* _SUPPLIED MATERIAL_:
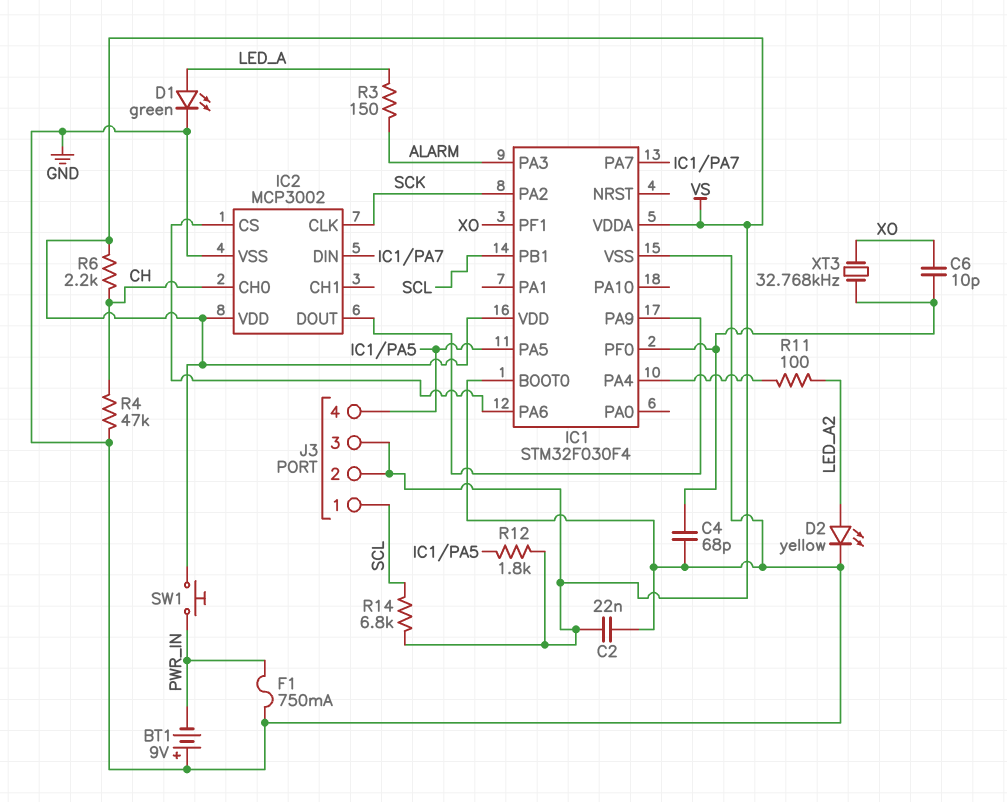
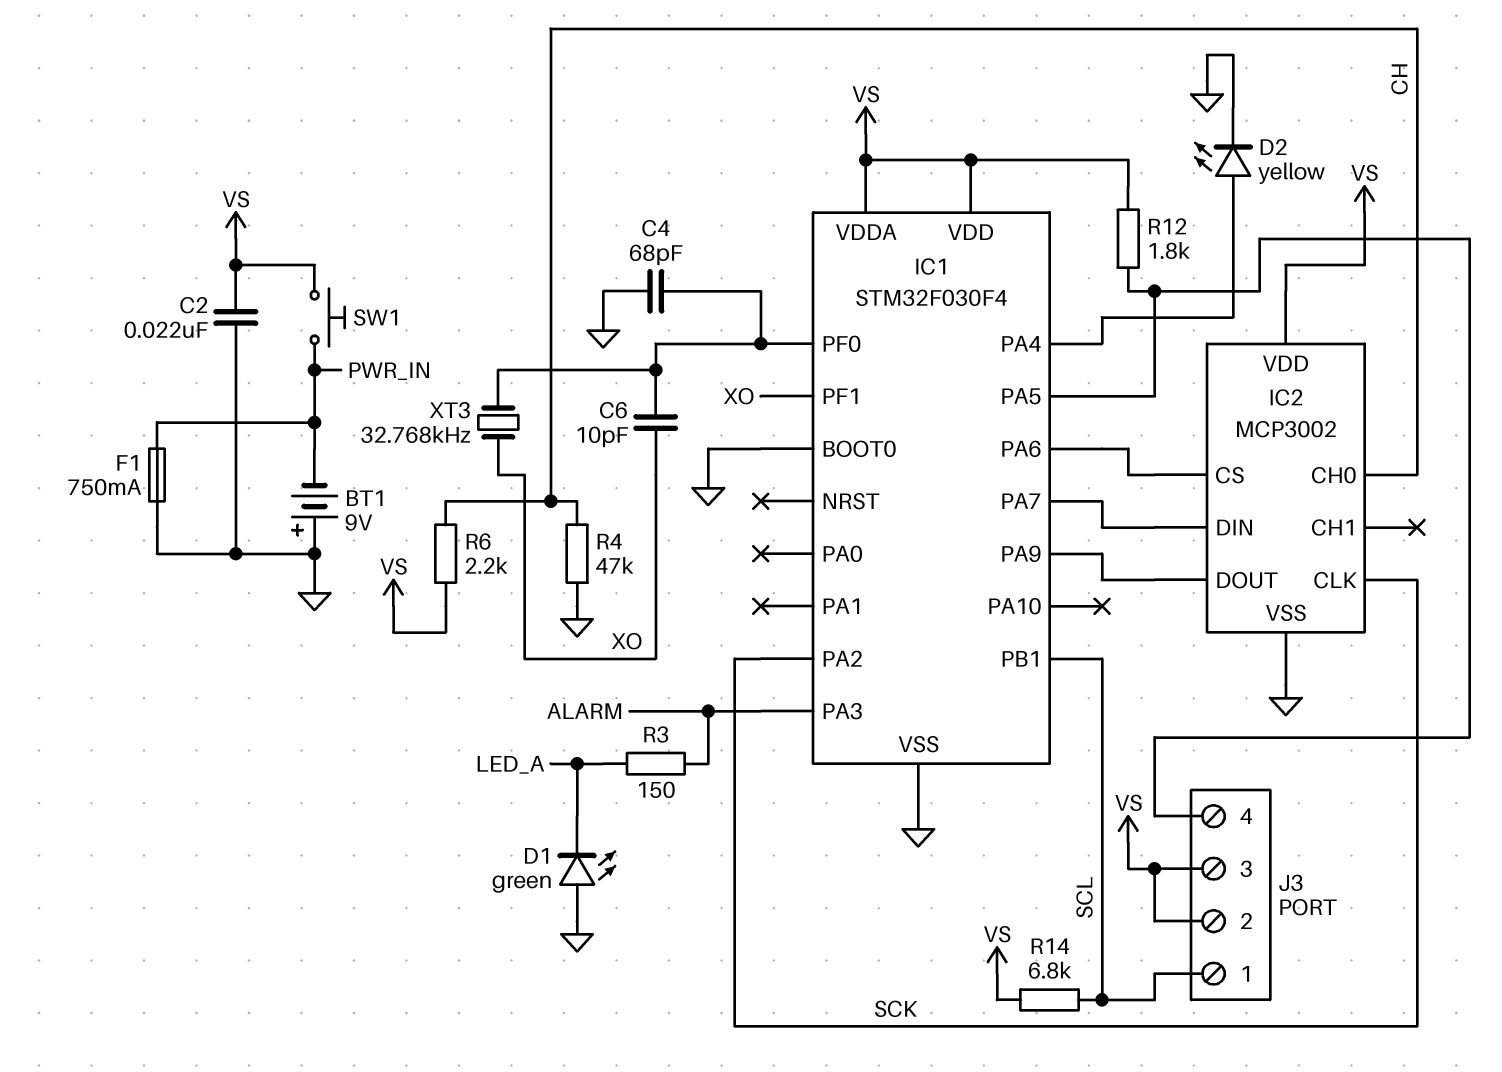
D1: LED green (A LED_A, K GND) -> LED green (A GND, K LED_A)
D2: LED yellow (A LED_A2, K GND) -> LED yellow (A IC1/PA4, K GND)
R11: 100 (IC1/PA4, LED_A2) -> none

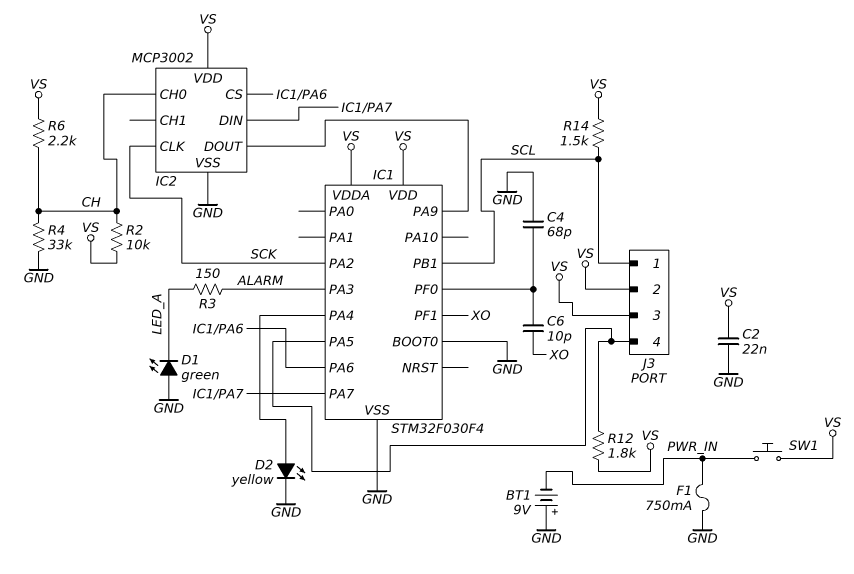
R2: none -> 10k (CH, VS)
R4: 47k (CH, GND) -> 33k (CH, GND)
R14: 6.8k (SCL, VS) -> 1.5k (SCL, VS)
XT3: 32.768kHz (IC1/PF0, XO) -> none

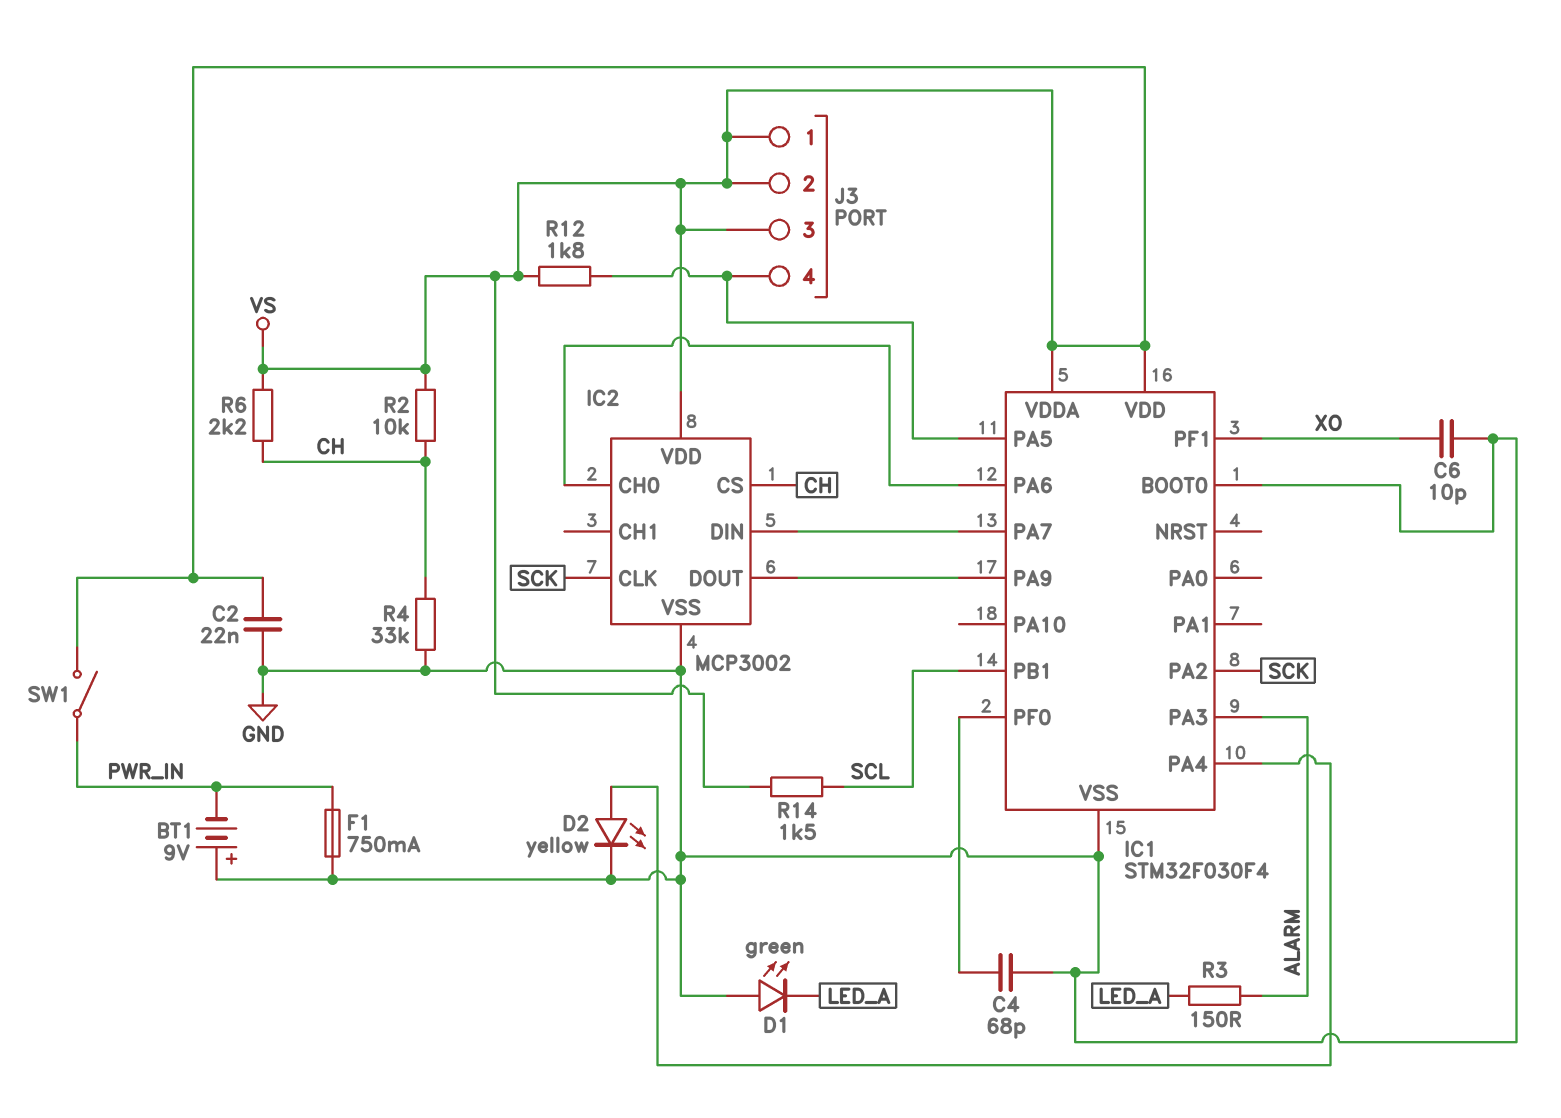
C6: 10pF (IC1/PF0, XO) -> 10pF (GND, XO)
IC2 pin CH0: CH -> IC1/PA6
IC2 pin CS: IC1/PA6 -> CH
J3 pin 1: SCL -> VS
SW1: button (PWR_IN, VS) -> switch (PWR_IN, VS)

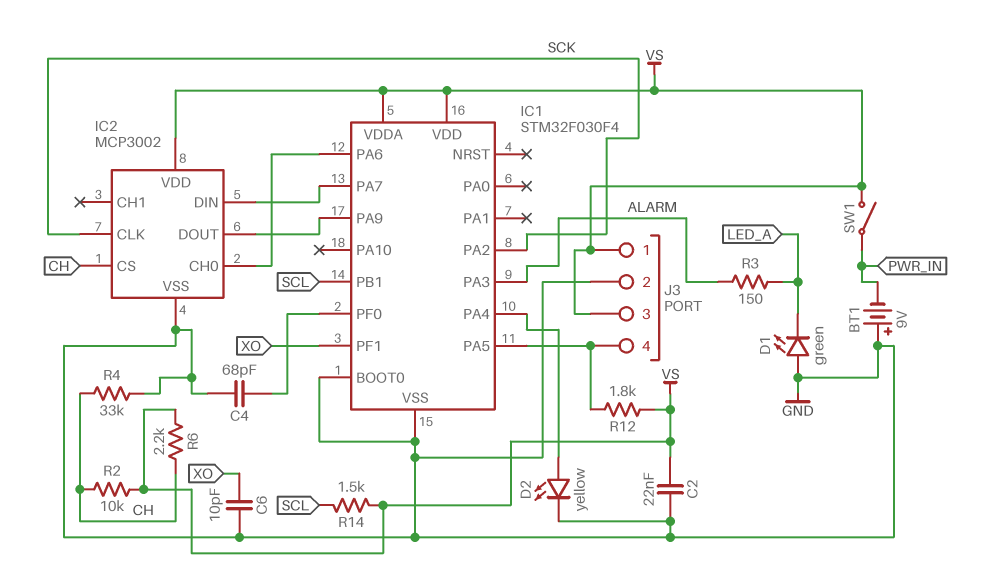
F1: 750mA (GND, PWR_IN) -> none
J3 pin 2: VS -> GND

* _ACTIVITY_:
State, as a bare number, how many lines of the listing hold the word "none".

* _RESPONSE FOR THIS EXERCISE_:
4